== EXERCISE REQUIREMENTS ==
Verbatim copy, images omitted: return the full listing.

####################

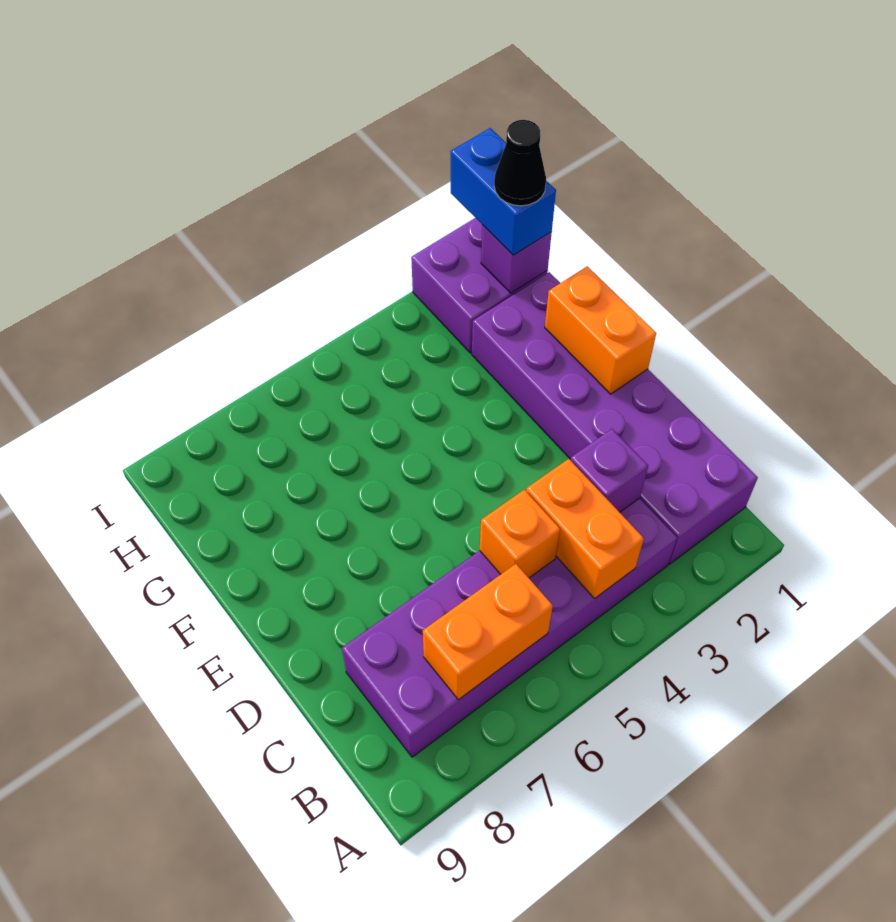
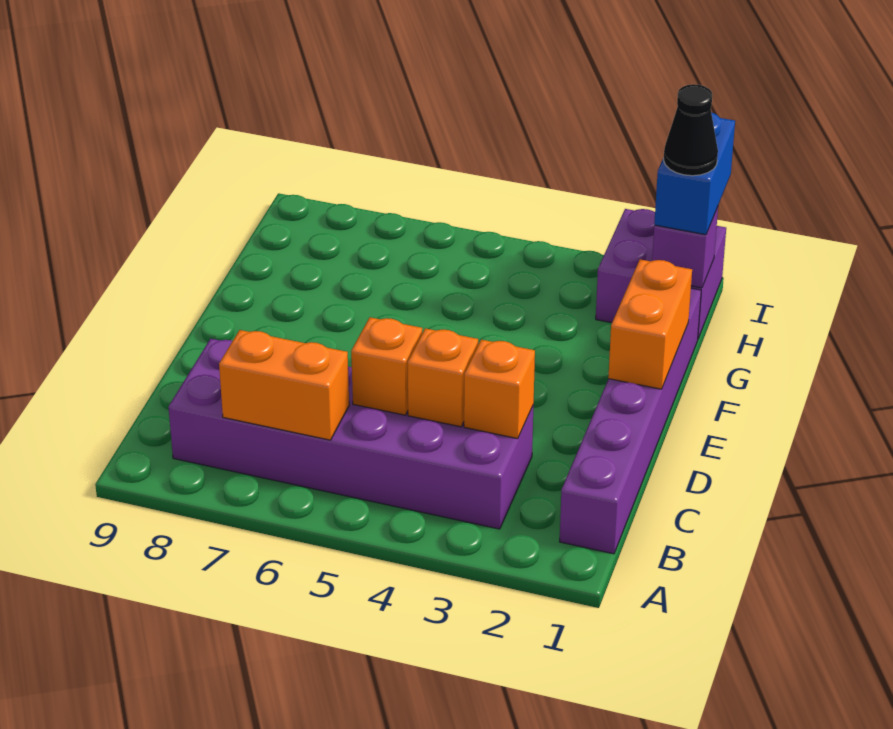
purple brick B1:G2 level 1 -> purple brick B1:G1 level 1
orange brick B4:C4 level 2 -> orange brick C4 level 2
purple brick C3 level 2 -> orange brick C3 level 2

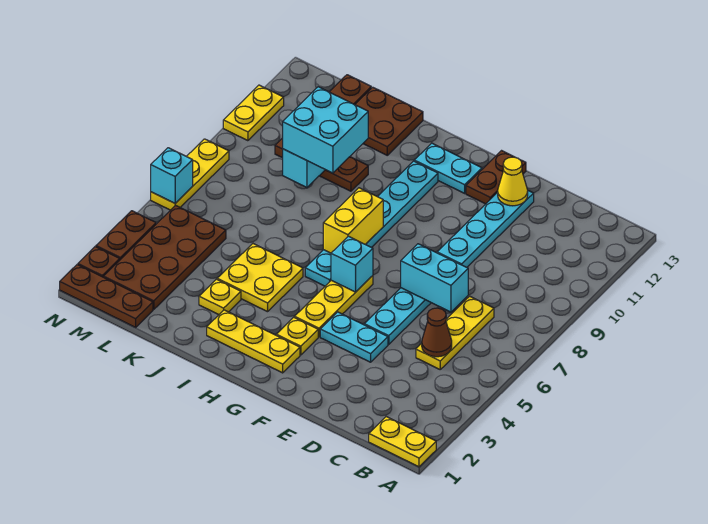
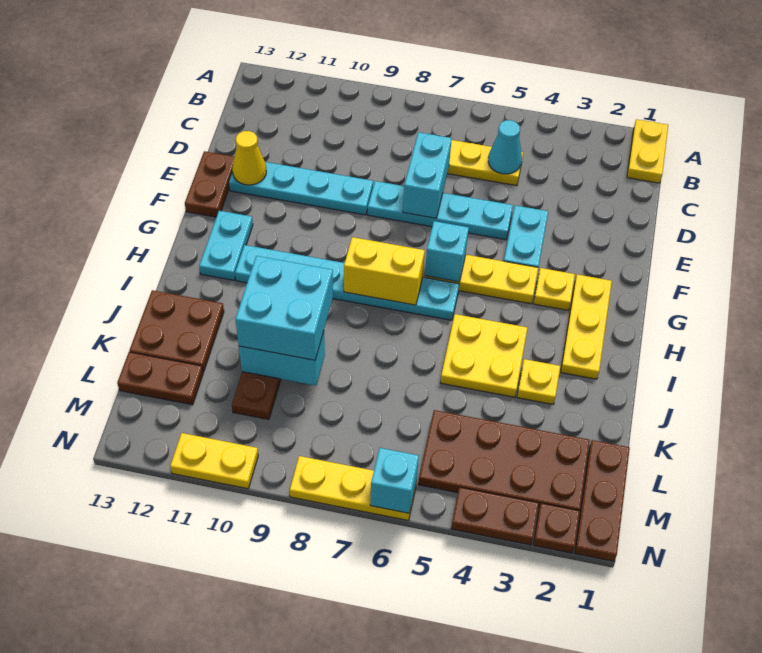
brown cone C5 level 2 -> cyan cone C5 level 2
brown plate F12:F13 level 1 -> brown plate E13:F13 level 1

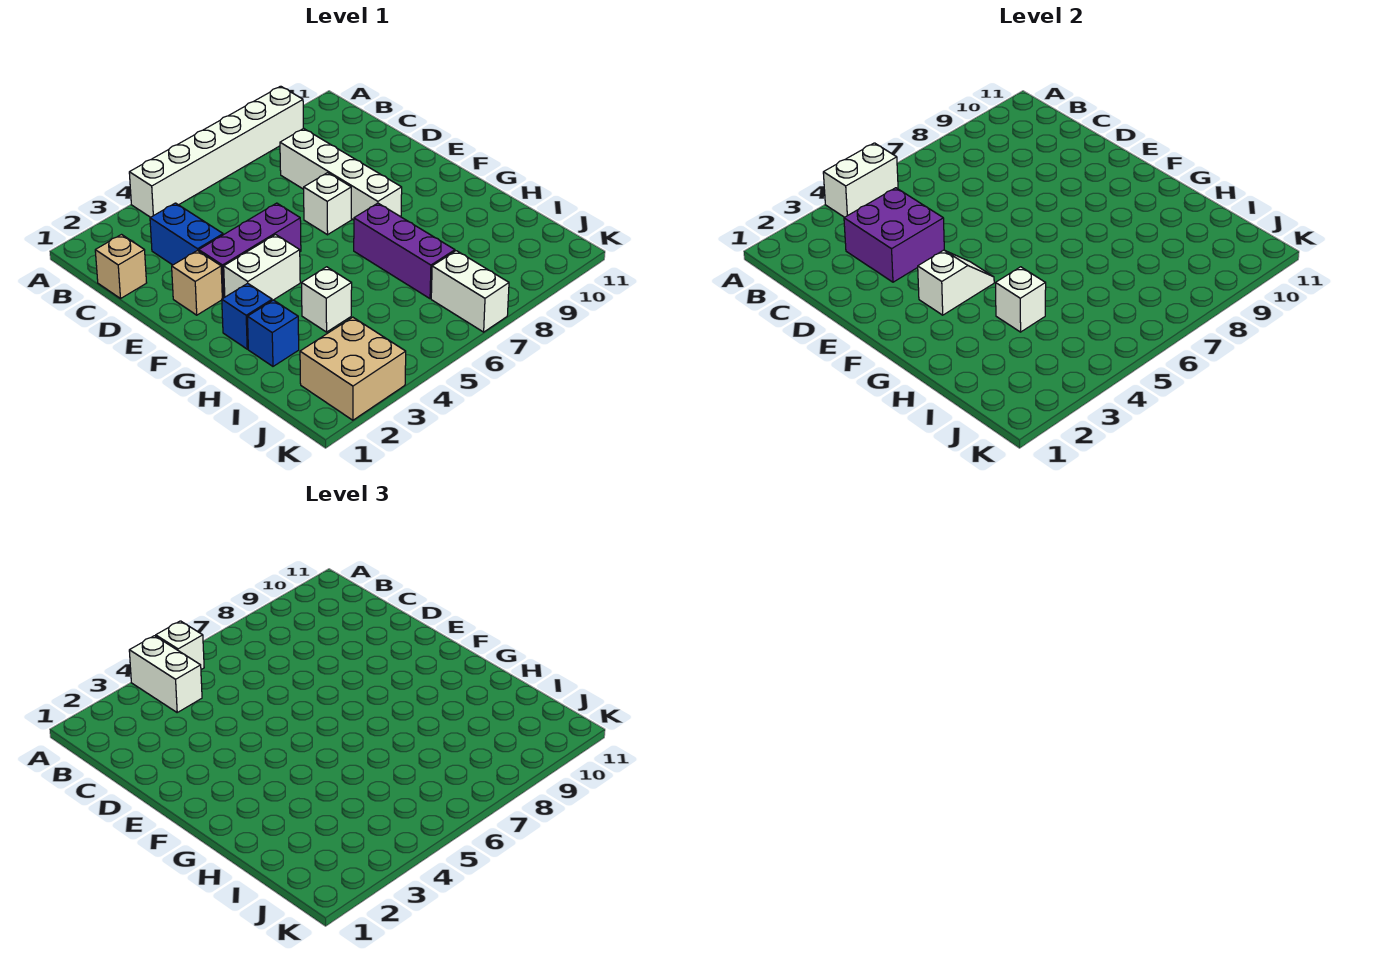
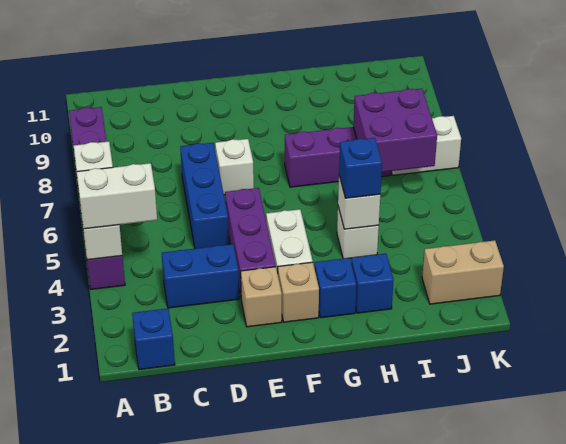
white brick A4:A9 level 1 -> purple brick A4:A9 level 1
none -> blue brick B1 level 1
tan brick C1 level 1 -> tan brick F2 level 1
purple brick C3:D4 level 2 -> purple brick I6:J7 level 2
white brick C8:F8 level 1 -> none
none -> blue brick D5:D7 level 1
white slope F3:F4 level 2 top 3 -> none
none -> blue brick H4 level 3
tan brick J2:K3 level 1 -> tan brick J2:K2 level 1

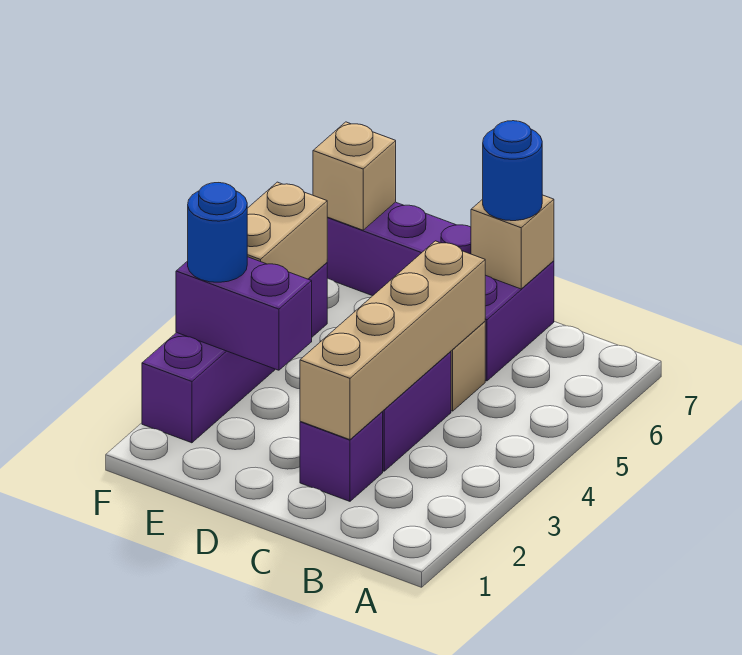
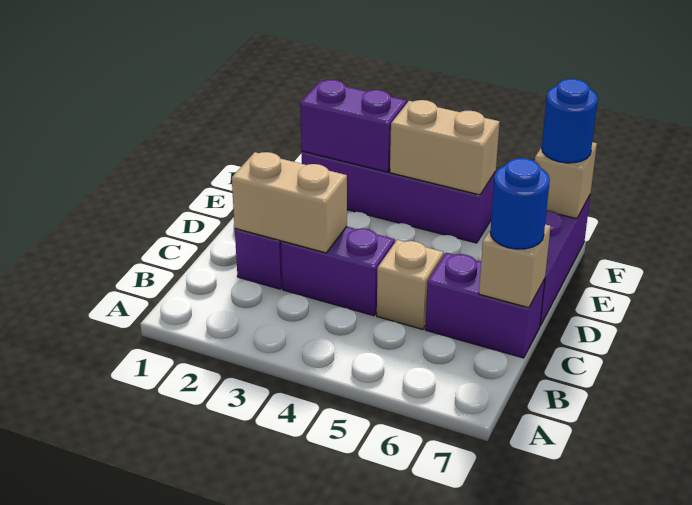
tan brick C2:C5 level 2 -> tan brick C2:C3 level 2
purple brick E3:F3 level 2 -> purple brick F2:F3 level 2
blue round brick F3 level 3 -> blue round brick F7 level 3

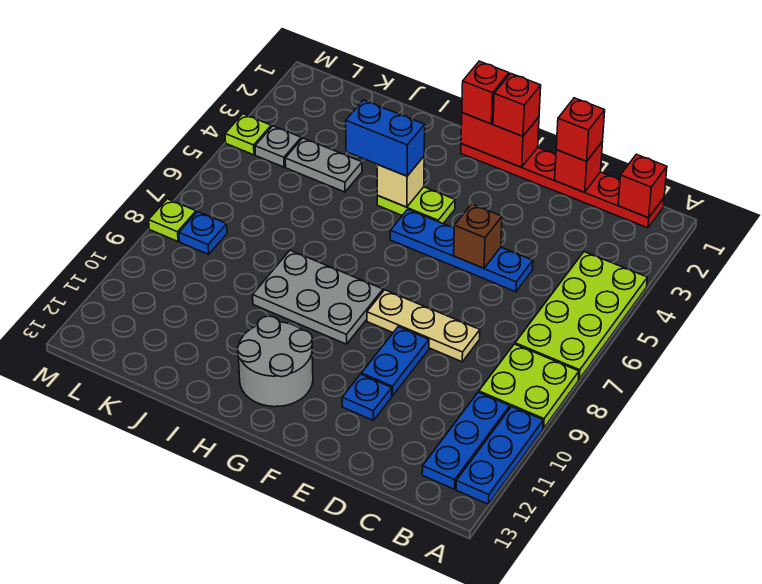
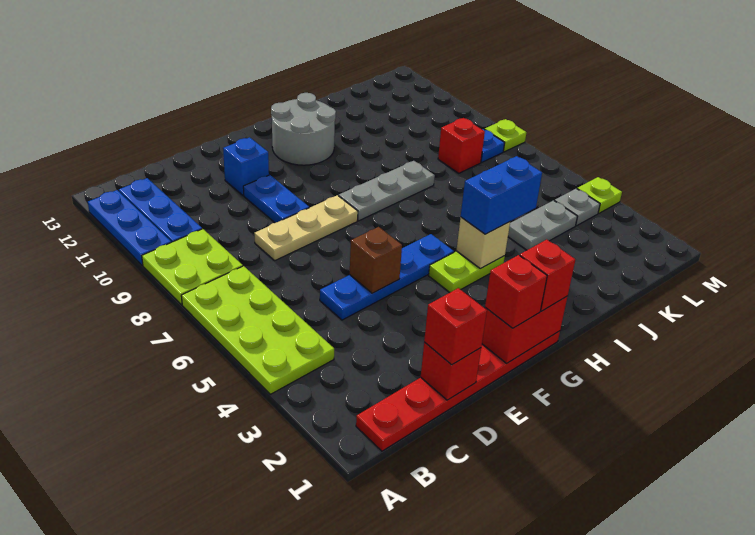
red brick B1 level 2 -> red brick K8 level 1
blue plate E11 level 1 -> blue brick E11 level 1
grey plate G8:I9 level 1 -> grey plate G8:I8 level 1

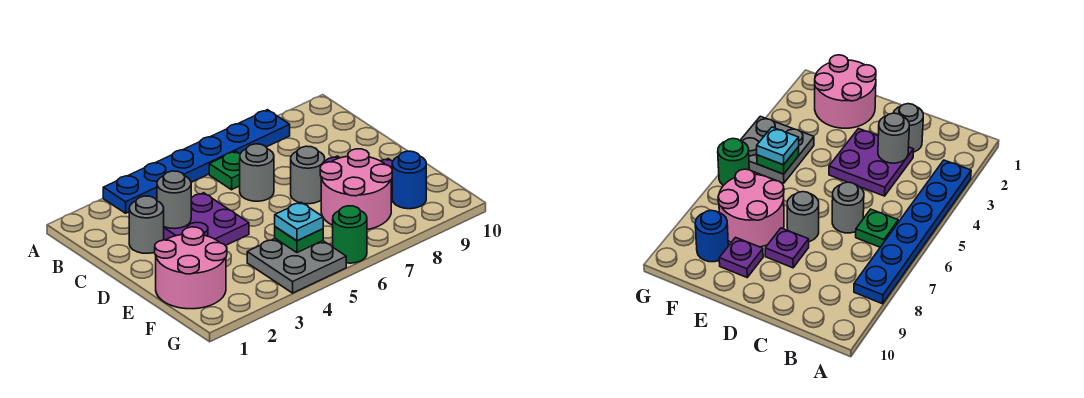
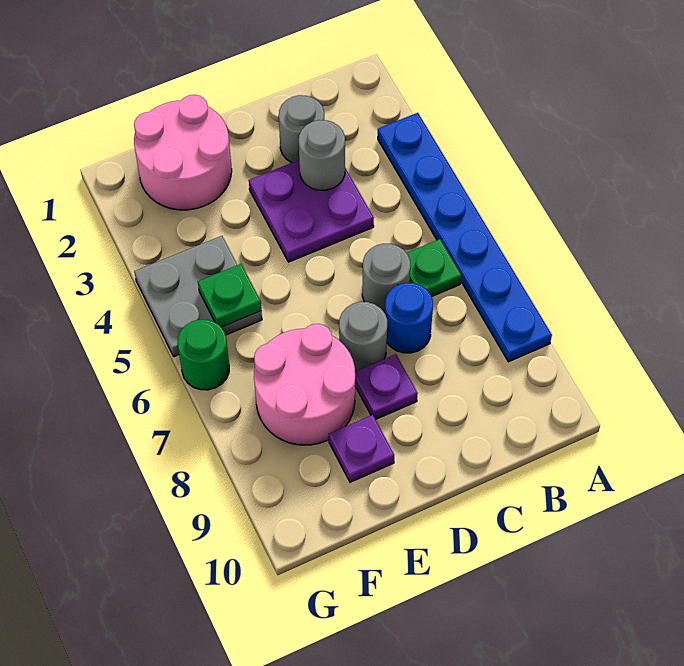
cyan plate F5 level 3 -> none
blue round brick F9 level 1 -> blue round brick C7 level 1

####################

== SOLUTION TO THE PROBLEM ==
purple brick B1:G2 level 1 -> purple brick B1:G1 level 1
orange brick B4:C4 level 2 -> orange brick C4 level 2
purple brick C3 level 2 -> orange brick C3 level 2

brown cone C5 level 2 -> cyan cone C5 level 2
brown plate F12:F13 level 1 -> brown plate E13:F13 level 1

white brick A4:A9 level 1 -> purple brick A4:A9 level 1
none -> blue brick B1 level 1
tan brick C1 level 1 -> tan brick F2 level 1
purple brick C3:D4 level 2 -> purple brick I6:J7 level 2
white brick C8:F8 level 1 -> none
none -> blue brick D5:D7 level 1
white slope F3:F4 level 2 top 3 -> none
none -> blue brick H4 level 3
tan brick J2:K3 level 1 -> tan brick J2:K2 level 1

tan brick C2:C5 level 2 -> tan brick C2:C3 level 2
purple brick E3:F3 level 2 -> purple brick F2:F3 level 2
blue round brick F3 level 3 -> blue round brick F7 level 3

red brick B1 level 2 -> red brick K8 level 1
blue plate E11 level 1 -> blue brick E11 level 1
grey plate G8:I9 level 1 -> grey plate G8:I8 level 1

cyan plate F5 level 3 -> none
blue round brick F9 level 1 -> blue round brick C7 level 1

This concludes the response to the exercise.